___ Data section ___

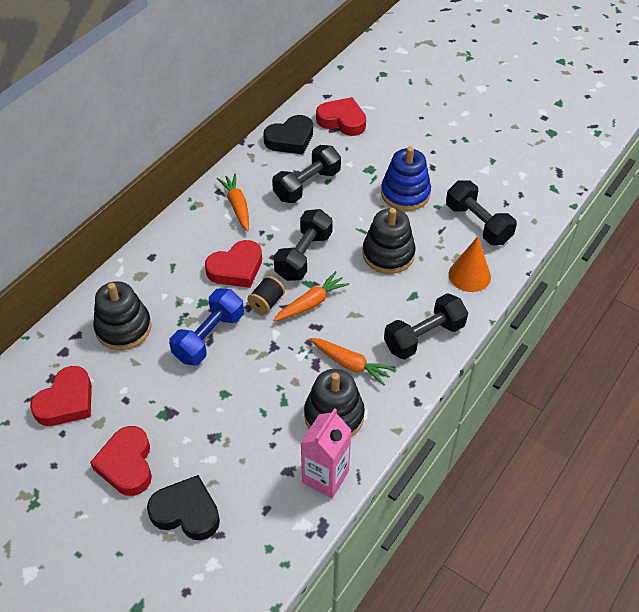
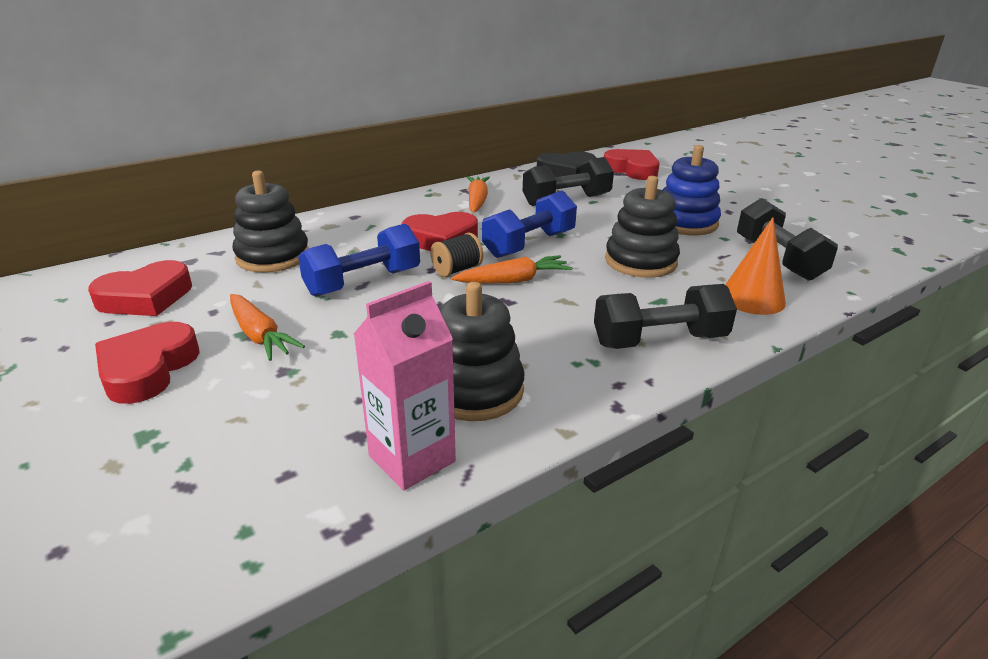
camera: 20 degrees right, 20 degrees down
black heart [147,475,220,540] -> none
black dumbbell [273,209,333,281] -> blue dumbbell [482,190,577,258]
orange carrot [309,338,395,386] -> orange carrot moved to [230,294,305,361]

___

* Your assignment
Which lines above hold the string "black"? Copy every one of them.

* Finished task
black heart [147,475,220,540] -> none
black dumbbell [273,209,333,281] -> blue dumbbell [482,190,577,258]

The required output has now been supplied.